START Data
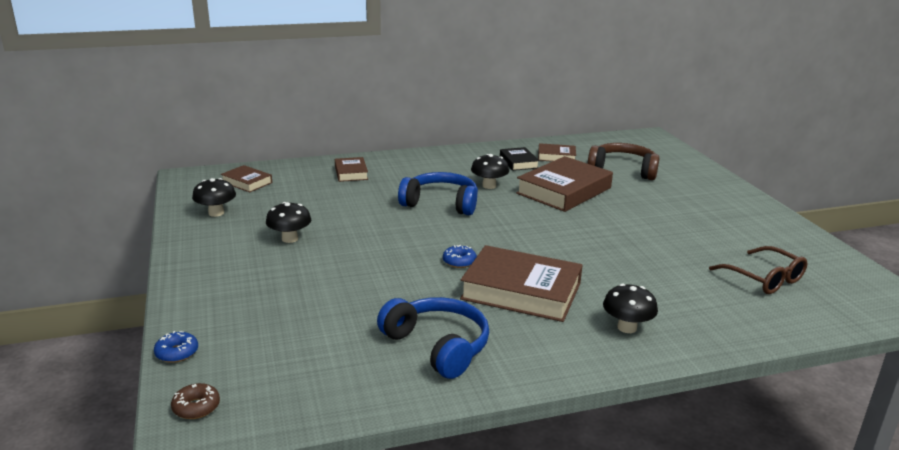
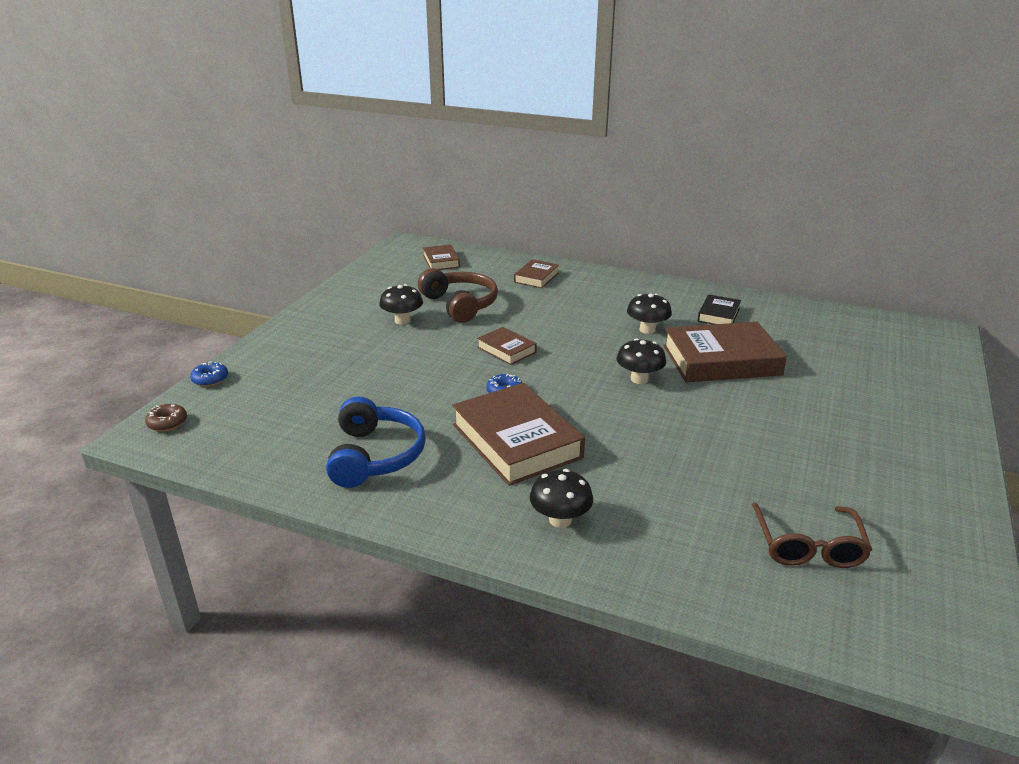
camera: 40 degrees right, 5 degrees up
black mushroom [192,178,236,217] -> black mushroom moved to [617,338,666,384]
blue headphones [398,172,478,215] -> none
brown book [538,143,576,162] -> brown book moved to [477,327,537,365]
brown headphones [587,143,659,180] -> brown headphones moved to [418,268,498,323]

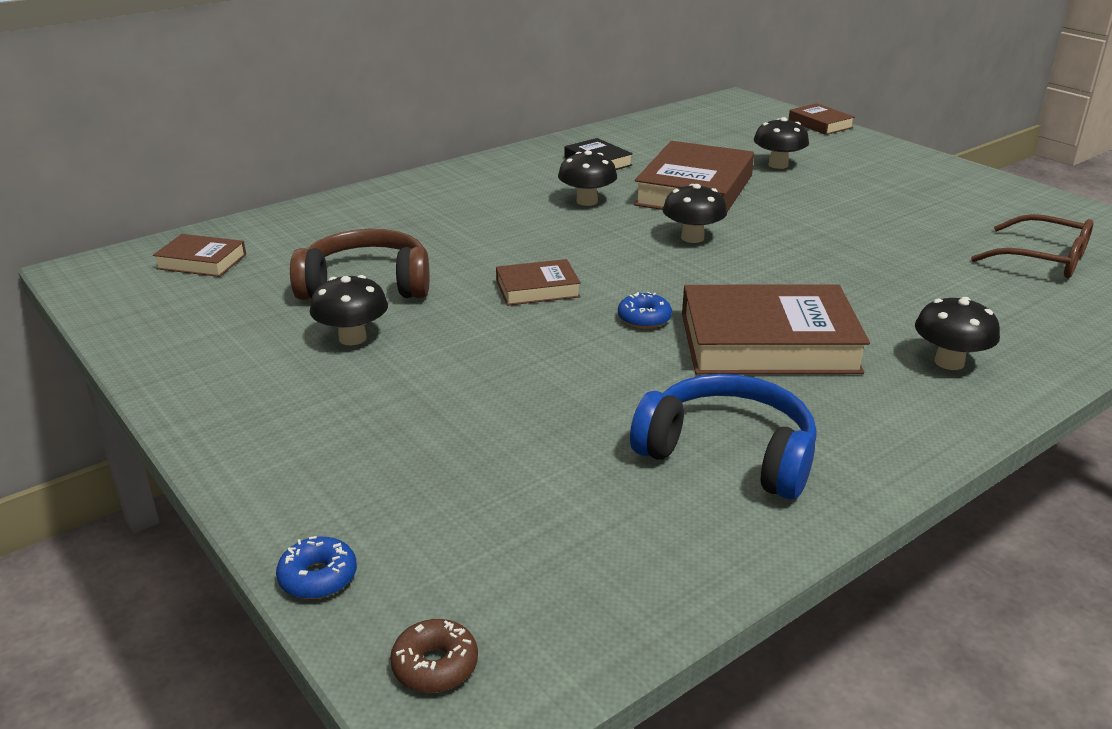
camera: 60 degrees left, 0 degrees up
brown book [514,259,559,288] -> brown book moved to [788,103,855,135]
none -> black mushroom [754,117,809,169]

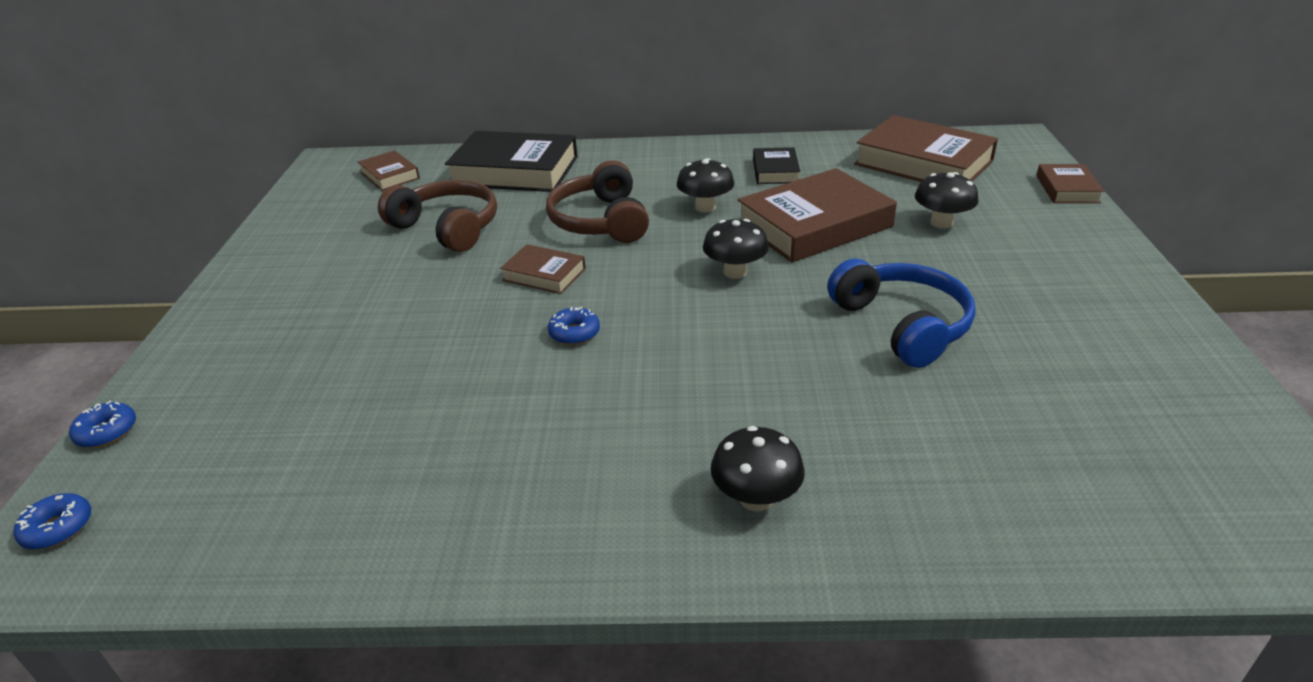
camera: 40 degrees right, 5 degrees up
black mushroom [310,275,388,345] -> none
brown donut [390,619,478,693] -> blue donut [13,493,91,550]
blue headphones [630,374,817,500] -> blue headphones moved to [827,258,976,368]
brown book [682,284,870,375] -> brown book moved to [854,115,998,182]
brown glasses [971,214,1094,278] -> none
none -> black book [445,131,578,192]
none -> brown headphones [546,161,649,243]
END Data
[Problem statement] Set all of the records down once more, letter for letter, with the images removed.

[Final answer]
camera: 40 degrees right, 5 degrees up
black mushroom [192,178,236,217] -> black mushroom moved to [617,338,666,384]
blue headphones [398,172,478,215] -> none
brown book [538,143,576,162] -> brown book moved to [477,327,537,365]
brown headphones [587,143,659,180] -> brown headphones moved to [418,268,498,323]

camera: 60 degrees left, 0 degrees up
brown book [514,259,559,288] -> brown book moved to [788,103,855,135]
none -> black mushroom [754,117,809,169]

camera: 40 degrees right, 5 degrees up
black mushroom [310,275,388,345] -> none
brown donut [390,619,478,693] -> blue donut [13,493,91,550]
blue headphones [630,374,817,500] -> blue headphones moved to [827,258,976,368]
brown book [682,284,870,375] -> brown book moved to [854,115,998,182]
brown glasses [971,214,1094,278] -> none
none -> black book [445,131,578,192]
none -> brown headphones [546,161,649,243]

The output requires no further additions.